Task prompt: When you copy the records that follow, please keep every word exactly as it is and leave out the pictures.
____________________
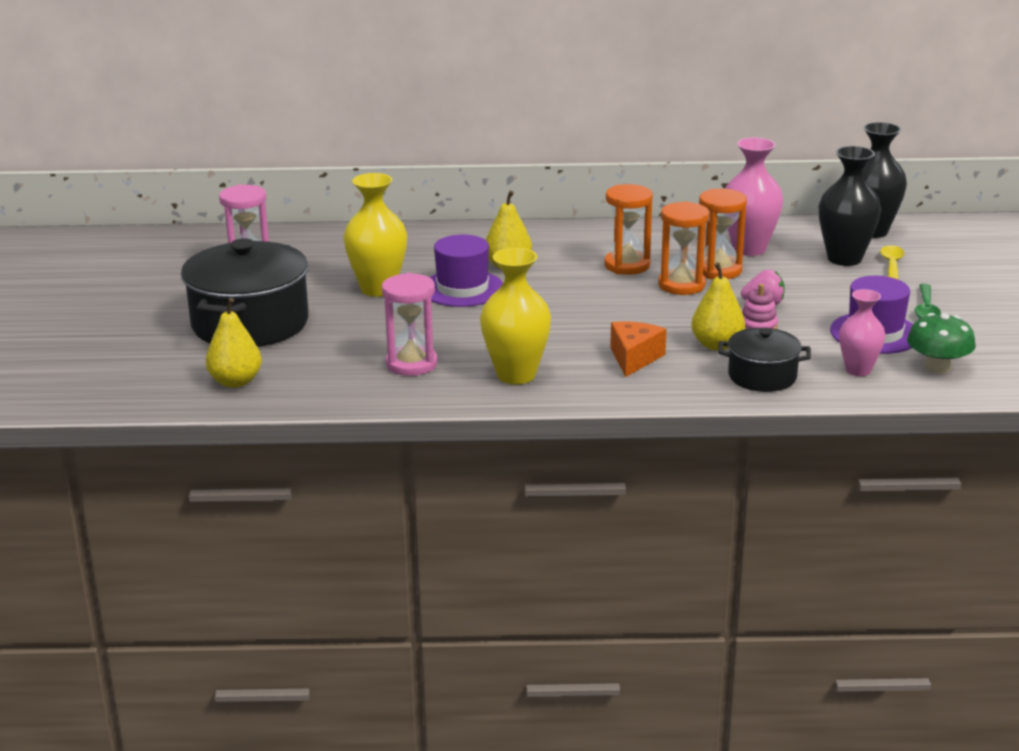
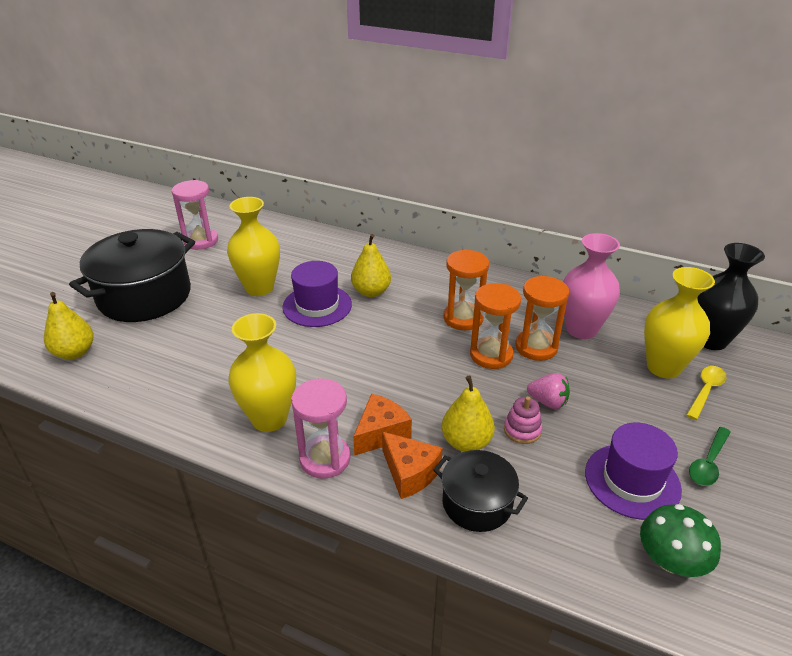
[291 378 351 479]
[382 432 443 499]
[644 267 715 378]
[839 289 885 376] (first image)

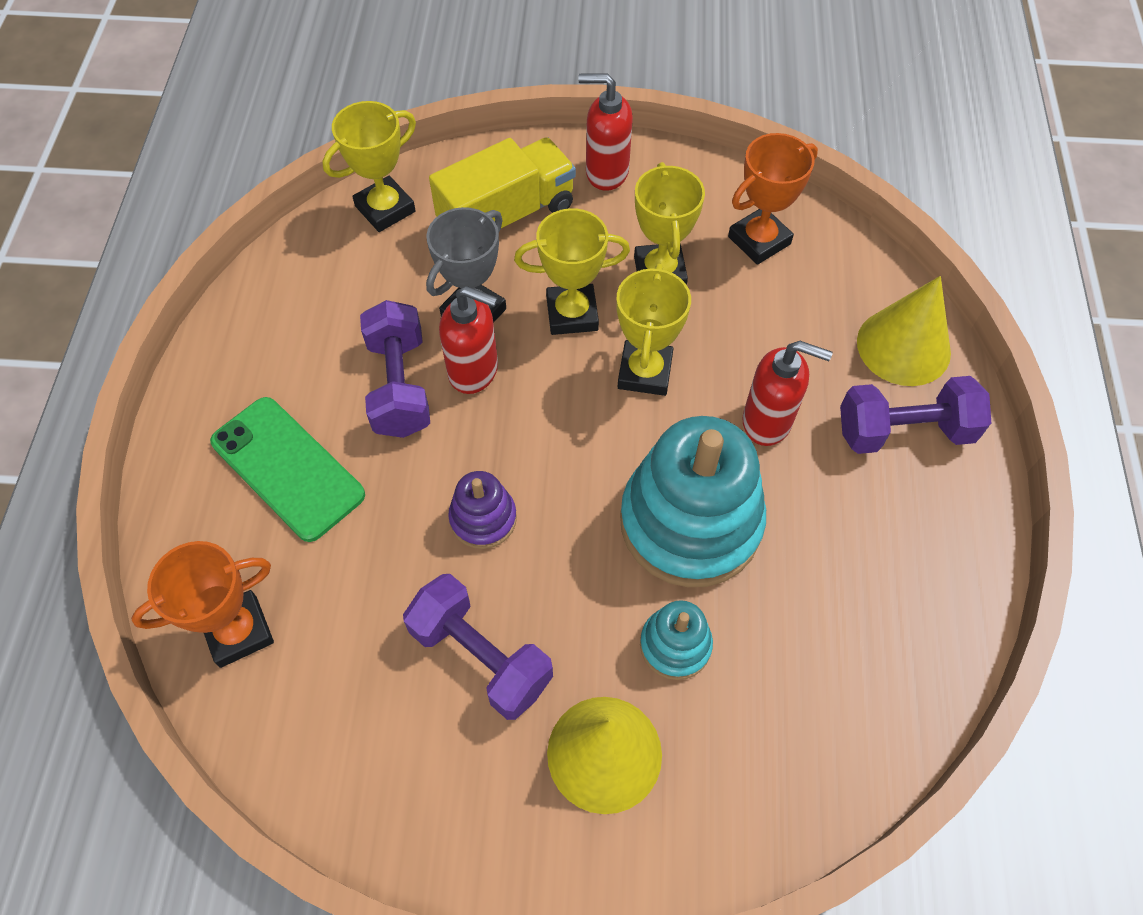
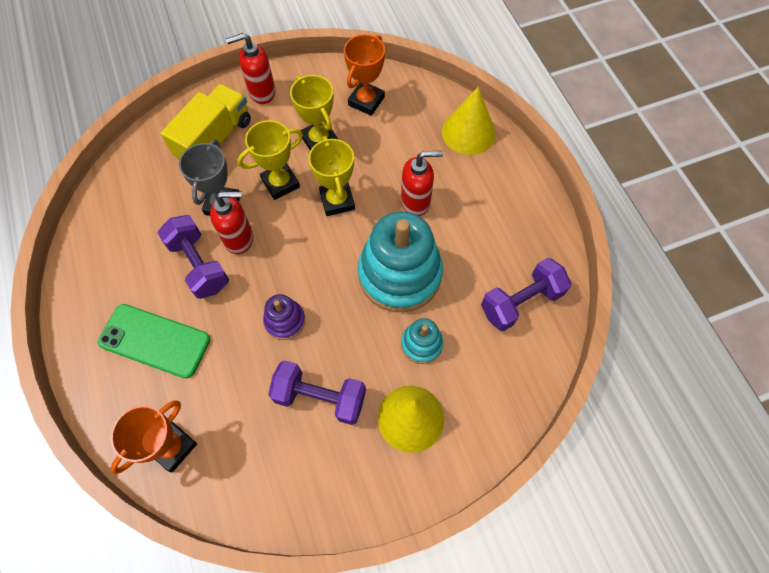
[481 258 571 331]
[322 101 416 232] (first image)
____________________
Answer for the task:
[291 378 351 479]
[382 432 443 499]
[644 267 715 378]
[839 289 885 376] (first image)

[481 258 571 331]
[322 101 416 232] (first image)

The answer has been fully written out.